_DATASET CONTENT_
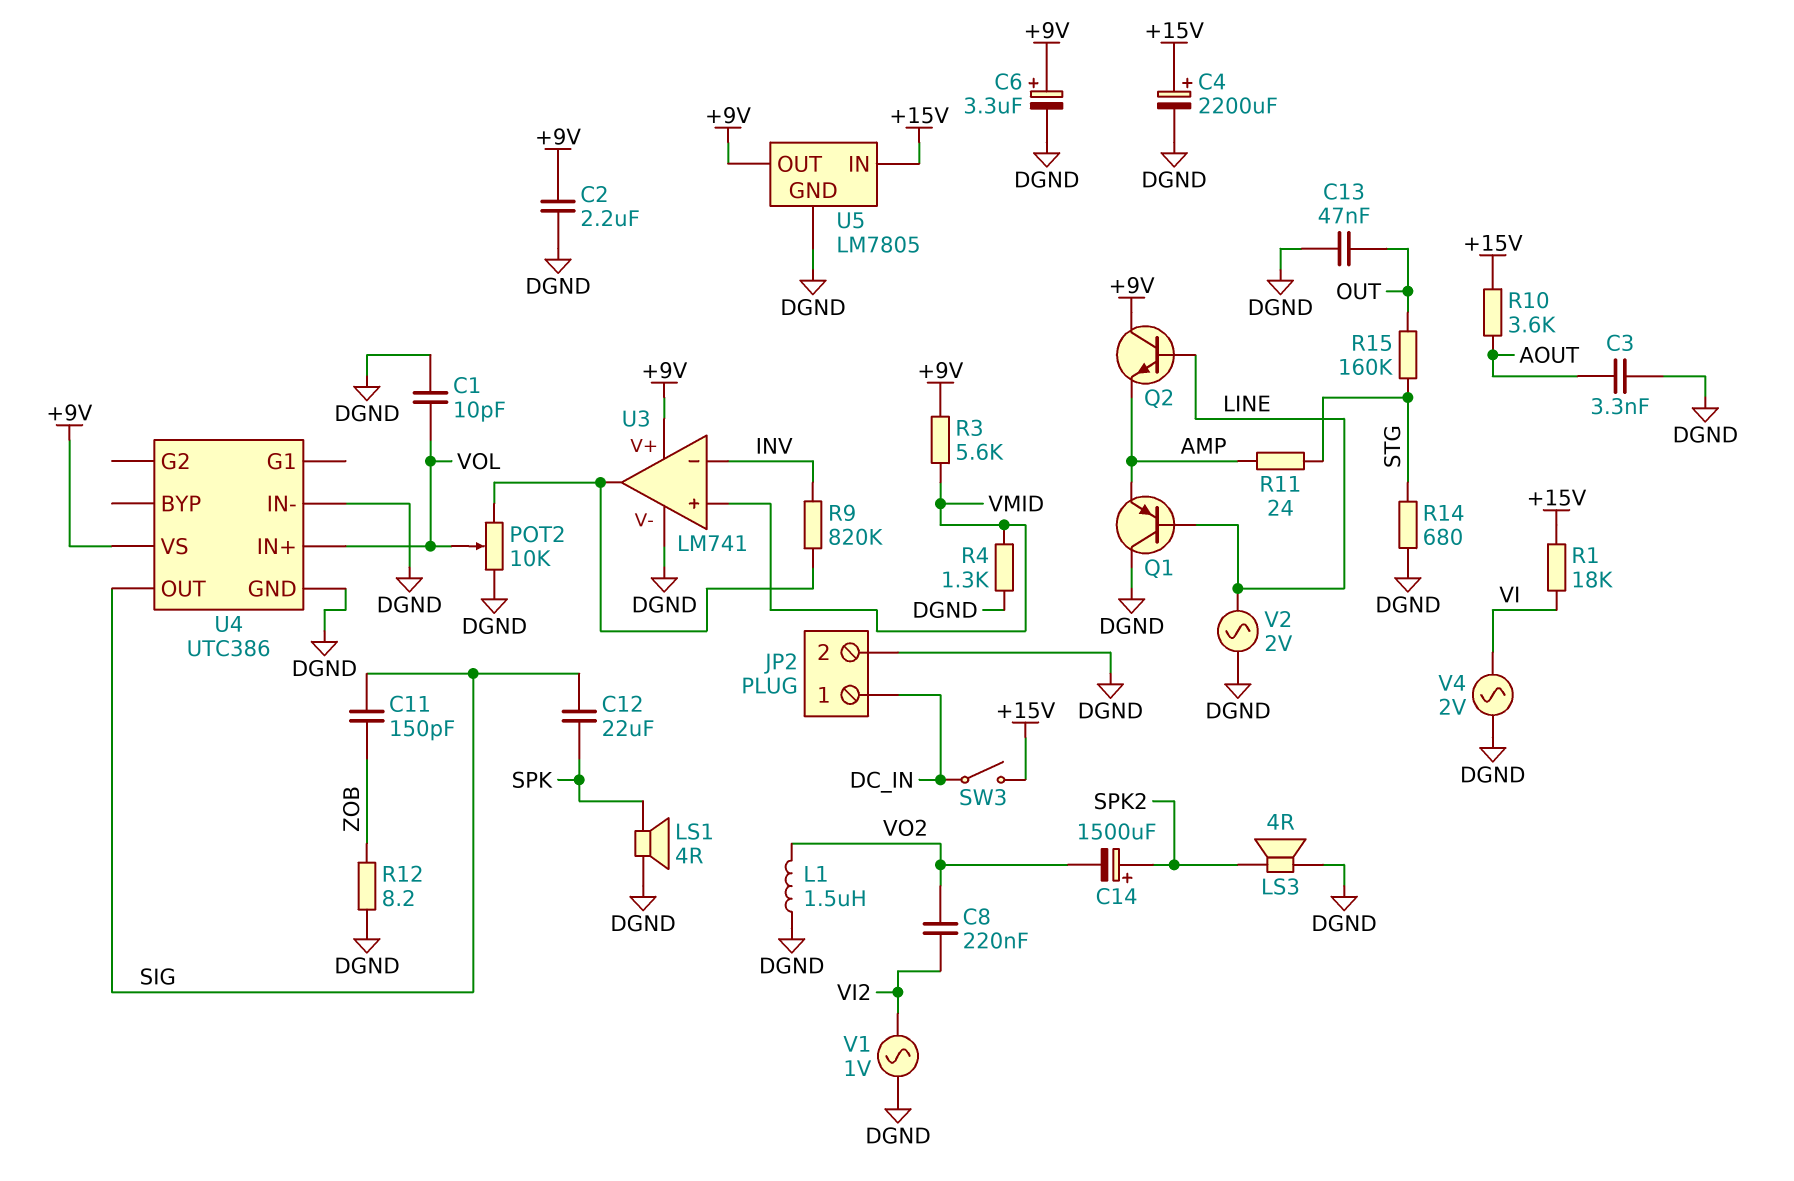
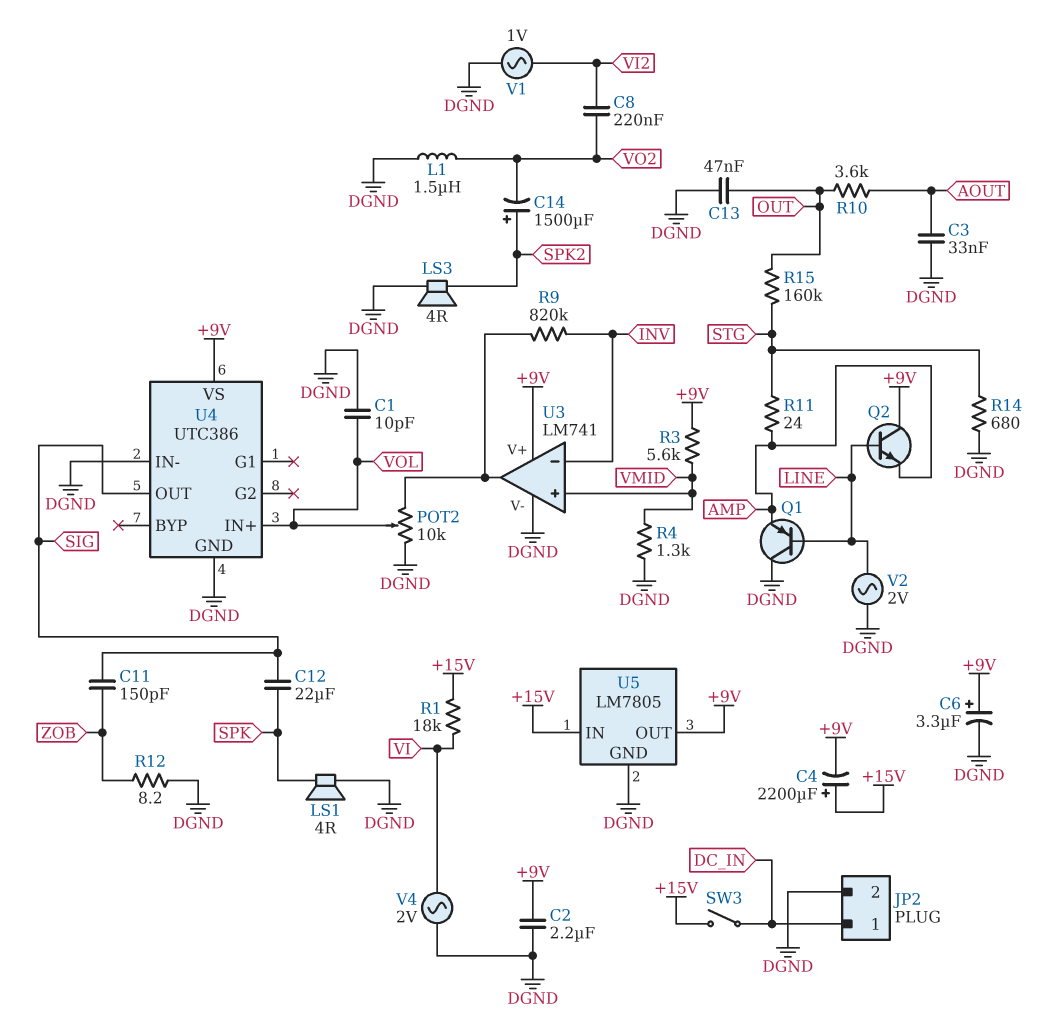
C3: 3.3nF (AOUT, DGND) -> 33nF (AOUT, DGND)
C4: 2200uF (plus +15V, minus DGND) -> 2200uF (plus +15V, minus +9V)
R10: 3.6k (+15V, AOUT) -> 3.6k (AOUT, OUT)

--

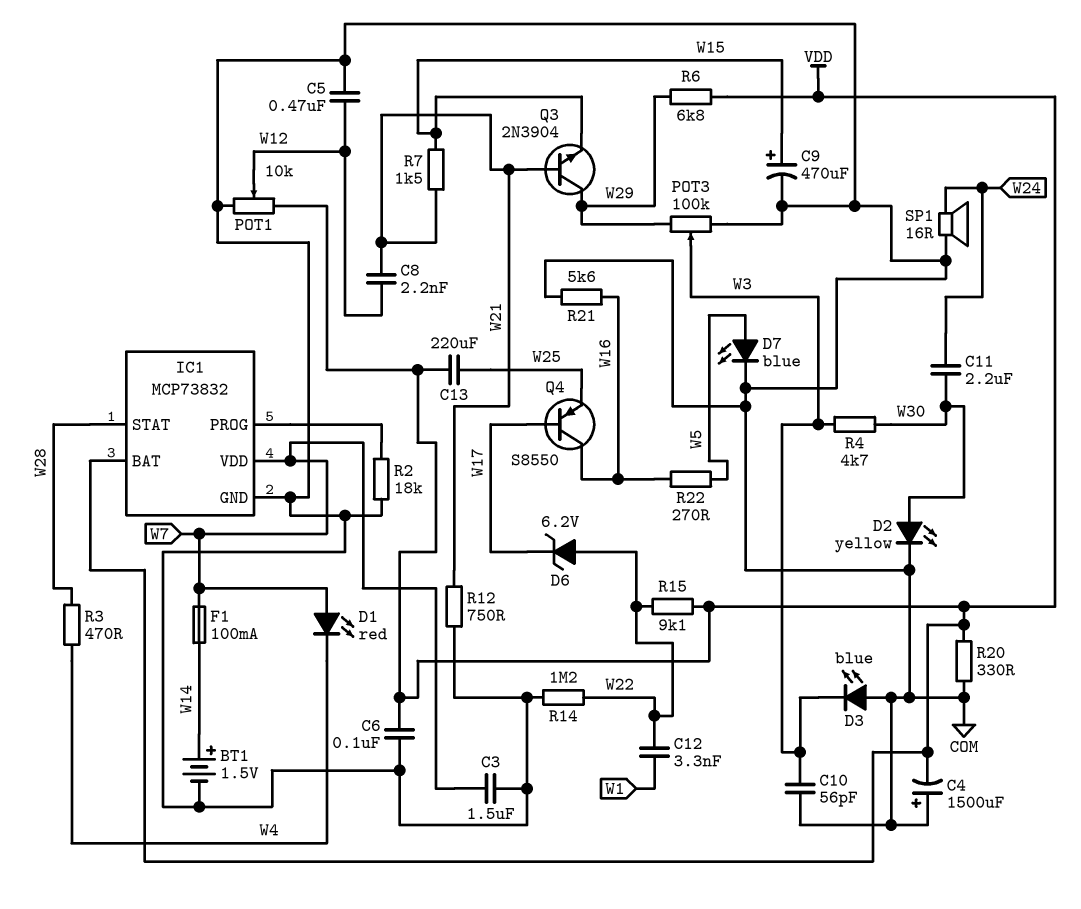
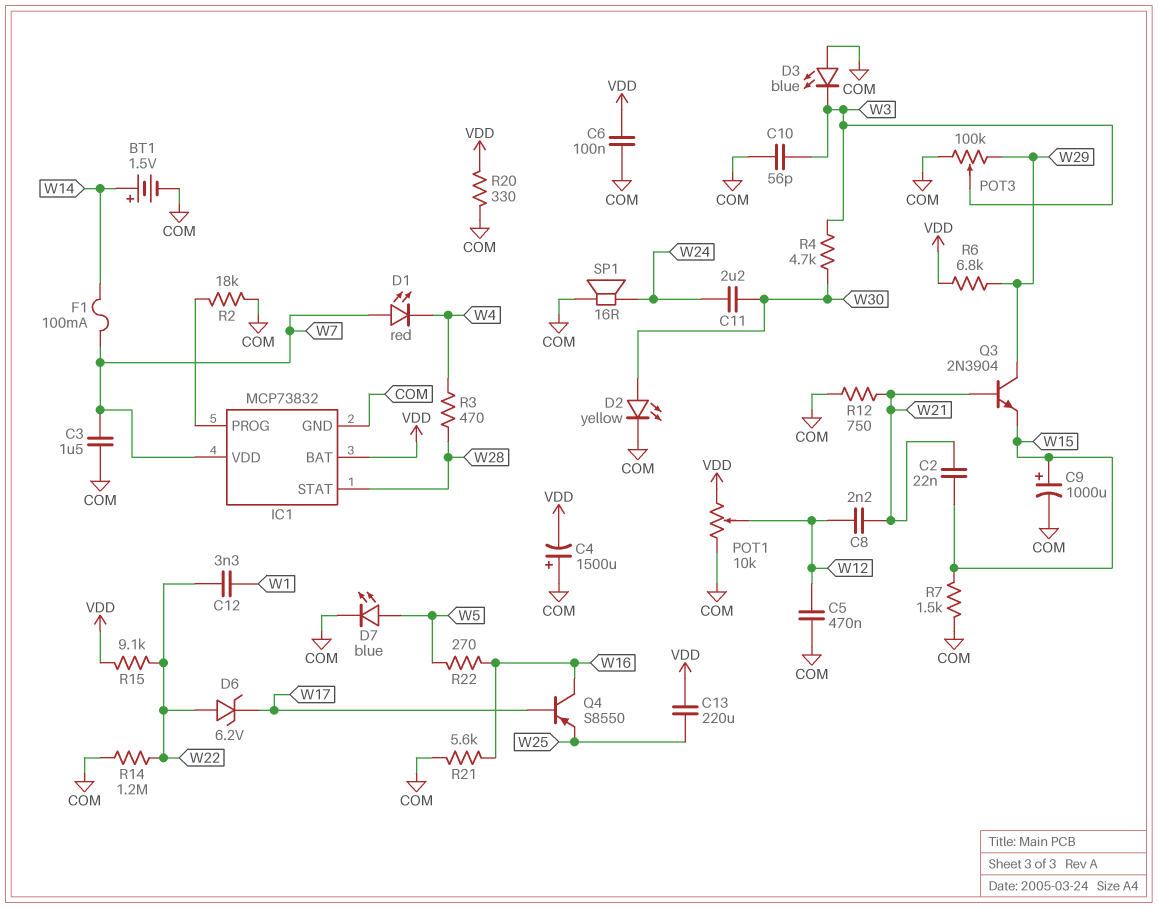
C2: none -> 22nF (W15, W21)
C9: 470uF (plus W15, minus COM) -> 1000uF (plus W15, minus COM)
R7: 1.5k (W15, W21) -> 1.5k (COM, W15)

_EXERCISE_
Both the line containing "C2: none -> 22nF (W15, W21)" and the line containing "R7: 1.5k (W15, W21) -> 1.5k (COM, W15)" belong in the answer. Print them and every line above that falls between them exactly, and no others.

_SOLVED EXERCISE_
C2: none -> 22nF (W15, W21)
C9: 470uF (plus W15, minus COM) -> 1000uF (plus W15, minus COM)
R7: 1.5k (W15, W21) -> 1.5k (COM, W15)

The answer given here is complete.